[Extracted data entries]
··········
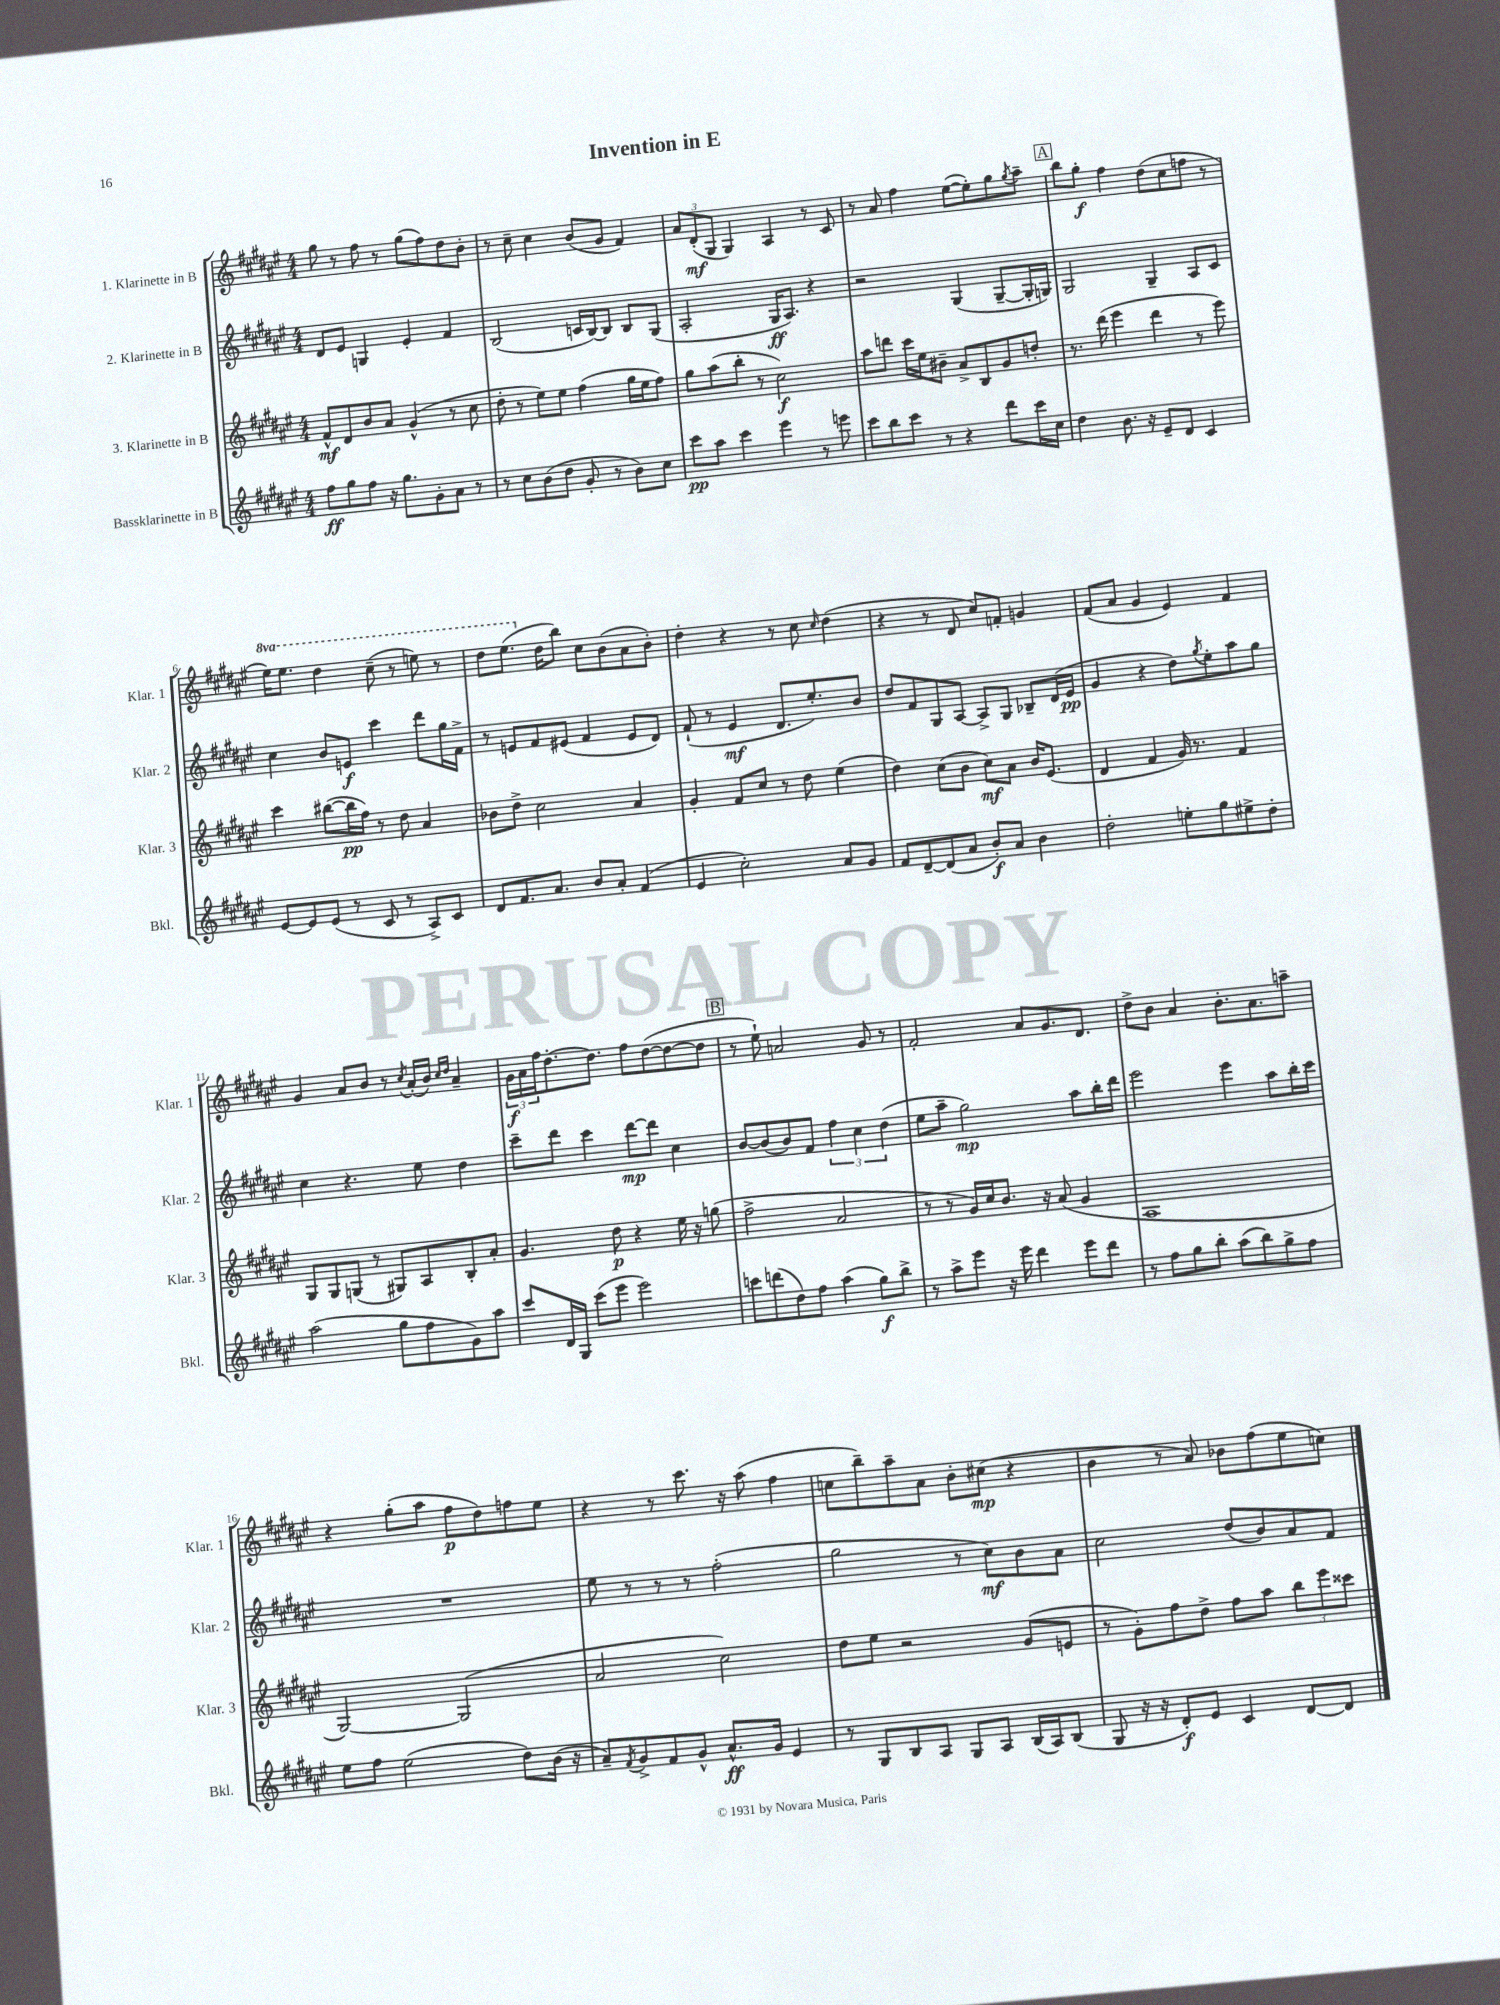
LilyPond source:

\header { title = "Invention in E" }
<<
\new StaffGroup <<
\new Staff = "s0" \with { instrumentName = "1. Klarinette in B" shortInstrumentName = "Klar. 1" } {
    \clef treble \key fis \major \numericTimeSignature \time 4/4 \set Staff.ottavationMarkups = #ottavation-simple-ordinals
    gis''8 r8 fis''8 r8 gis''8( fis''8) dis''8 b'8-. |
    r8 cis''8-- cis''4 b'8( gis'8 fis'4) |
    \tuplet 3/2 { ais'8 dis'8-.\mf( gis8 } gis4) ais4 r8 cis'8 |
    r8 ais'8 fis''4 eis''8~( eis''8-.) gis''8 \acciaccatura { gis''8 } ais''8-- |
    \mark \markup { \box "A" } b''8 gis''8-.\f fis''4 dis''8( cis''8 f''8 r8 |
    \ottava #1 eis'''16) eis'''8. dis'''4 cis'''8--( r8 e'''8) r8 |
    dis'''8 eis'''8.( \ottava #0 dis''16 b''8) cis''8 b'8( ais'8 b'8-.) |
    dis''4-. r4 r8 cis''8 \grace { cis''16 } dis''4( |
    r4 r8 dis'8 cis''8) f'8-. g'4 |
    fis'8( ais'8 gis'4 eis'4) fis'4 |
    gis'4 ais'8 b'8 r8 \acciaccatura { cis''8 } ais'16-.( b'16) \grace { cis''16 dis''16 } ais'4-- |
    \tuplet 3/2 { gis'16\f ais'16 fis''16 } dis''8.~-. dis''8. fis''8 dis''8~( dis''8~ dis''8 |
    \mark \markup { \box "B" } r8 eis''8-!) a'2 gis'8 r8 |
    fis'2-. ais'8 gis'8. dis'8. |
    dis''8-> b'8 ais'4 b'8.-. ais'8. a''8-- |
    r4 gis''8-.( ais''8 fis''8\p dis''8) f''8 eis''8 |
    r4 r8 cis'''8. r16 ais''8( fis''4 |
    c''8 b''8--) ais''8-- ais'8 b'8-. cis''8\mp( r4 |
    b'4 r8 ais'8) bes'8 fis''8( eis''8 c''8) \bar "|." |
}
\new Staff = "s1" \with { instrumentName = "2. Klarinette in B" shortInstrumentName = "Klar. 2" } {
    \clef treble \key fis \major \numericTimeSignature \time 4/4
    dis'8 eis'8 g4 eis'4-. fis'4 |
    b2( c'16 b16~) b8 b8 gis8( |
    ais2-. gis16\ff ais8.) r4 |
    r2 gis4( gis8~-- gis16-. g16) |
    \mark \markup { \box "A" } gis2 gis4-- ais8 cis'8 |
    cis''4 b'8 e'8\f cis'''4 dis'''8 gis''16 fis'16-> |
    r8 e'8 fis'8 eis'8( fis'4 eis'8 dis'8) |
    fis'8-!( r8 eis'4\mf dis'8. eis''8.-.) b'8 |
    dis''8 fis'8 gis8 ais8~ ais8-> gis8 bes8-- dis'16( eis'16\pp |
    gis'4 r4 dis''8) \acciaccatura { gis''8 } eis''8-. ais''8 gis''8 |
    cis''4 r4. eis''8 dis''4 |
    cis'''8-- dis'''8 cis'''4 dis'''8~\mp dis'''8 cis''4 |
    \mark \markup { \box "B" } b'8~ b'8( b'8) fis'8 \tuplet 3/2 { fis''4 cis''4 dis''4( } |
    eis''8 ais''8-- gis''2\mp) ais''8 b''16-. dis'''16 |
    eis'''2 eis'''4 ais''8 b''16-. cis'''16 |
    R1 |
    eis''8 r8 r8 r8 fis''2-.( |
    gis''2 r8 cis''8\mf) b'8 ais'8 |
    cis''2 dis''8( b'8) ais'8 fis'8 \bar "|." |
}
\new Staff = "s2" \with { instrumentName = "3. Klarinette in B" shortInstrumentName = "Klar. 3" } {
    \clef treble \key fis \major \numericTimeSignature \time 4/4
    fis'8-^\mf dis'8 b'8 ais'8 gis'4-^( r8 cis''8 |
    dis''8-. r8 eis''8) eis''8 fis''4( gis''16 eis''16 fis''8) |
    gis''8 ais''8( b''8-. r8 cis''2\f) |
    ais''8 d'''8 cis'''16 eis''16 bis'8-- ais'8-> b8 gis'8 d''8-. |
    \mark \markup { \box "A" } r8. dis'''16( eis'''4 dis'''4 r8 eis'''8) |
    cis'''4 bis''8~( bis''16\pp fis''16) r8 dis''8 ais'4 |
    bes'8 dis''8-> cis''2 ais'4 |
    gis'4-. fis'8 cis''8 r8 dis''8 eis''4( |
    dis''4) cis''8( b'8 cis''8\mf) ais'8 b'16 eis'8.( |
    dis'4 fis'4 gis'16) r8. fis'4 |
    gis8 gis8 g8( r8 gis8) ais8 b8-. ais'8-. |
    gis'4. dis''8\p r4 eis''16 r16 g''8( |
    \mark \markup { \box "B" } fis''2-> ais'2 |
    r8 r8 gis'16) cis''16 b'8. r16 ais'8( gis'4 |
    ais1 |
    gis2~) gis2( |
    ais'2 cis''2) |
    dis''8 eis''8 r2 gis'8( e'8 |
    r8 gis'8-.) fis''8 dis''8-> fis''8 ais''8 \tuplet 3/2 { b''8 eis'''8 cisis'''8 } \bar "|." |
}
\new Staff = "s3" \with { instrumentName = "Bassklarinette in B" shortInstrumentName = "Bkl." } {
    \clef treble \key fis \major \numericTimeSignature \time 4/4
    fis''8\ff gis''8 fis''8 r16 gis''8. gis'8-. ais'8 r8 |
    r8 cis''8 b'8( dis''8 gis'8-. r8 b'8) cis''8 |
    cis'''8\pp ais''8 cis'''4 eis'''4 r8 e'''8 |
    cis'''8 b''8 cis'''8 r8 r4 dis'''8 cis'''16 cis''16 |
    \mark \markup { \box "A" } dis''4 b'8. r16 eis'8-- dis'8 cis'4 |
    eis'8~ eis'8 eis'8( r8 cis'8 r8 ais8->) cis'8 |
    dis'8 fis'8. ais'8. b'8 ais'8-. fis'4( |
    eis'4 cis''2-.) ais'8 gis'8 |
    fis'8 dis'8~-- dis'8( ais'8 b'8-.\f) ais'8 b'4 |
    dis''2-. e''8-. gis''8 eis''8-> dis''8-. |
    ais''2( gis''8 fis''8 gis'8) ais''8 |
    cis'''8 dis'16 gis16 cis'''8( eis'''8 eis'''2) |
    \mark \markup { \box "B" } c'''8 d'''8( dis''8) fis''8 ais''4( gis''8\f) b''8-> |
    r8 ais''8-> eis'''8 r16 eis'''16 dis'''4 eis'''8 dis'''8 |
    r8 fis''8 gis''8 b''8-. ais''8( b''8) gis''8-> fis''8 |
    eis''8 fis''8 eis''2( dis''8) b'16( r16 |
    ais'8--) \acciaccatura { fis'8 } gis'8-> fis'8 gis'8-^ ais'8.-^\ff gis'16 eis'4 |
    r8 gis8 b8 ais8 gis8 ais8 b16( ais16) b8( |
    gis8 r16 r16 dis'8-.\f) eis'8 cis'4 dis'8~ dis'8 \bar "|." |
}
>>
>>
··········
# [Instructions to follow]
Pick out and copy every line of the items above that contains the string "grace". Case counts.

# [Exercise response]
    dis''4-. r4 r8 cis''8 \grace { cis''16 } dis''4( |
    gis'4 ais'8 b'8 r8 \acciaccatura { cis''8 } ais'16-.( b'16) \grace { cis''16 dis''16 } ais'4-- |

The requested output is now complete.